§ DATASET RECORDS:
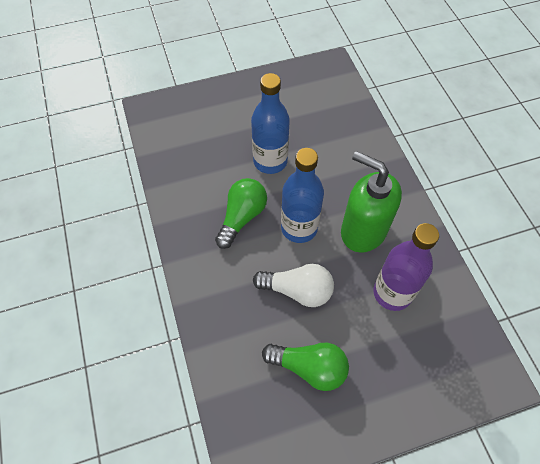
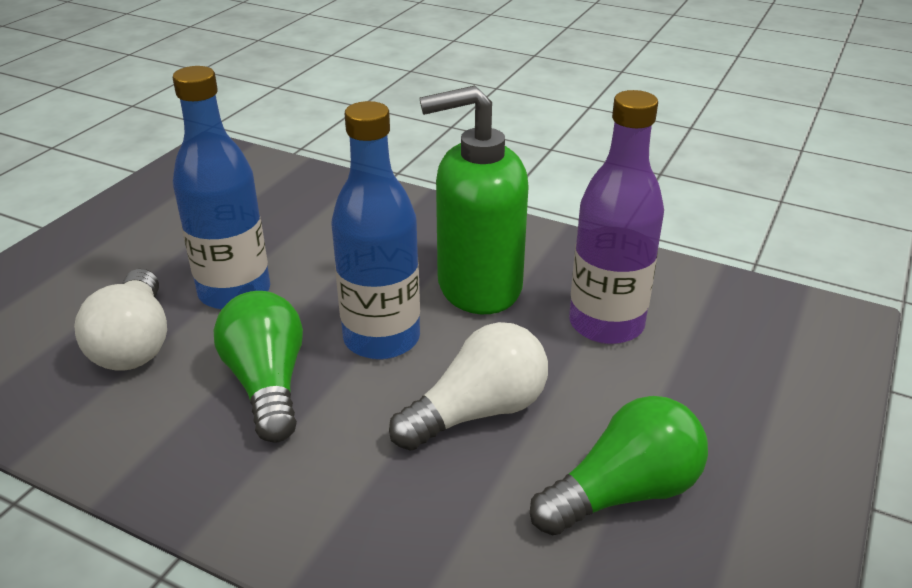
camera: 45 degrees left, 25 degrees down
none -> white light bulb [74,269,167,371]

--

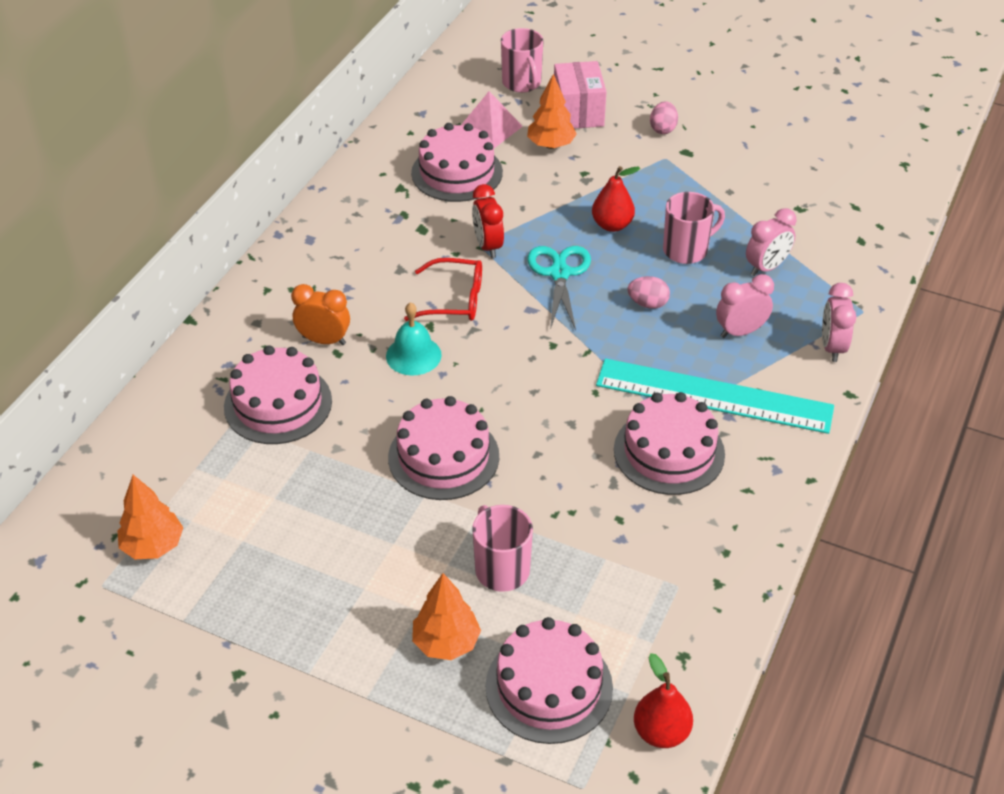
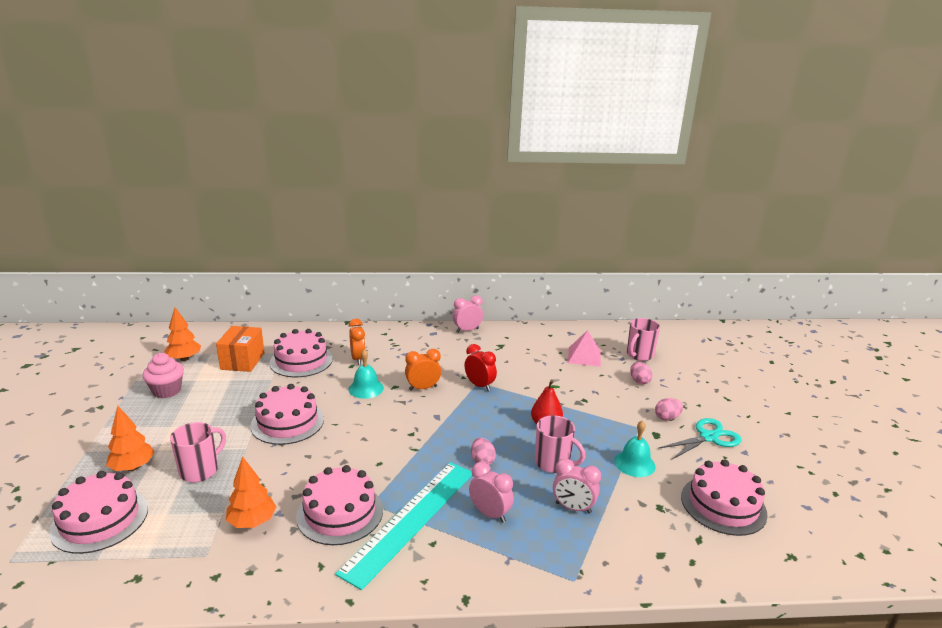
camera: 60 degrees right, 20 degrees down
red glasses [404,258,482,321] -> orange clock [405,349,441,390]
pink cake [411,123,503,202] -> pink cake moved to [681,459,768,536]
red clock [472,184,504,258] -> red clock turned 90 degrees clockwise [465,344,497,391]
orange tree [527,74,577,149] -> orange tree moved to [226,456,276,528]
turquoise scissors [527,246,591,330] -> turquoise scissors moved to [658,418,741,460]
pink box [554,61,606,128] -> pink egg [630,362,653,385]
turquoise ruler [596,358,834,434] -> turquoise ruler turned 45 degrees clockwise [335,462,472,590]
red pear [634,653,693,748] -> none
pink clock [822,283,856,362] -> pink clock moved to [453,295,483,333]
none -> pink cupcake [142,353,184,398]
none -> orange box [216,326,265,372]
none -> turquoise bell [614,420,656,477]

==

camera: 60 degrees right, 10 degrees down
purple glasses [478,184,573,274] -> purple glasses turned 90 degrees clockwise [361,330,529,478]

§ EXERCISE:
Produce only the lines from the line containing "pink box [554,61,606,128]" through the line containing "none -> turquoise bell [614,420,656,477]", inclusive of both, exactly as they stand in the entries above.

§ SOLUTION TO THIS PROBLEM:
pink box [554,61,606,128] -> pink egg [630,362,653,385]
turquoise ruler [596,358,834,434] -> turquoise ruler turned 45 degrees clockwise [335,462,472,590]
red pear [634,653,693,748] -> none
pink clock [822,283,856,362] -> pink clock moved to [453,295,483,333]
none -> pink cupcake [142,353,184,398]
none -> orange box [216,326,265,372]
none -> turquoise bell [614,420,656,477]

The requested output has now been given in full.